- [Records shown]

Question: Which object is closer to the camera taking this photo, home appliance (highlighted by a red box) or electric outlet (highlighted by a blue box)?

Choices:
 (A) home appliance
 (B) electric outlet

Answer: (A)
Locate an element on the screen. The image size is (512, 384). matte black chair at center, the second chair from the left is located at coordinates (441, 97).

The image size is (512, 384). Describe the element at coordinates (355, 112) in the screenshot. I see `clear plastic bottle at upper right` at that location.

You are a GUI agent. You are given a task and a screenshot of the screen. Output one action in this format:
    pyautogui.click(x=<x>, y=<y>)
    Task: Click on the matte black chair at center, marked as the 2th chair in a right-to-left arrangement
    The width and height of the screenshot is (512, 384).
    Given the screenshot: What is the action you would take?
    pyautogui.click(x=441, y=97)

- [What you have to do] Would you write out the data word for word, starting at the line that contains "You are a GUI" and going through the end of the data?

- [In response]
You are a GUI agent. You are given a task and a screenshot of the screen. Output one action in this format:
    pyautogui.click(x=<x>, y=<y>)
    Task: Click on the matte black chair at center, marked as the 2th chair in a right-to-left arrangement
    The width and height of the screenshot is (512, 384).
    Given the screenshot: What is the action you would take?
    pyautogui.click(x=441, y=97)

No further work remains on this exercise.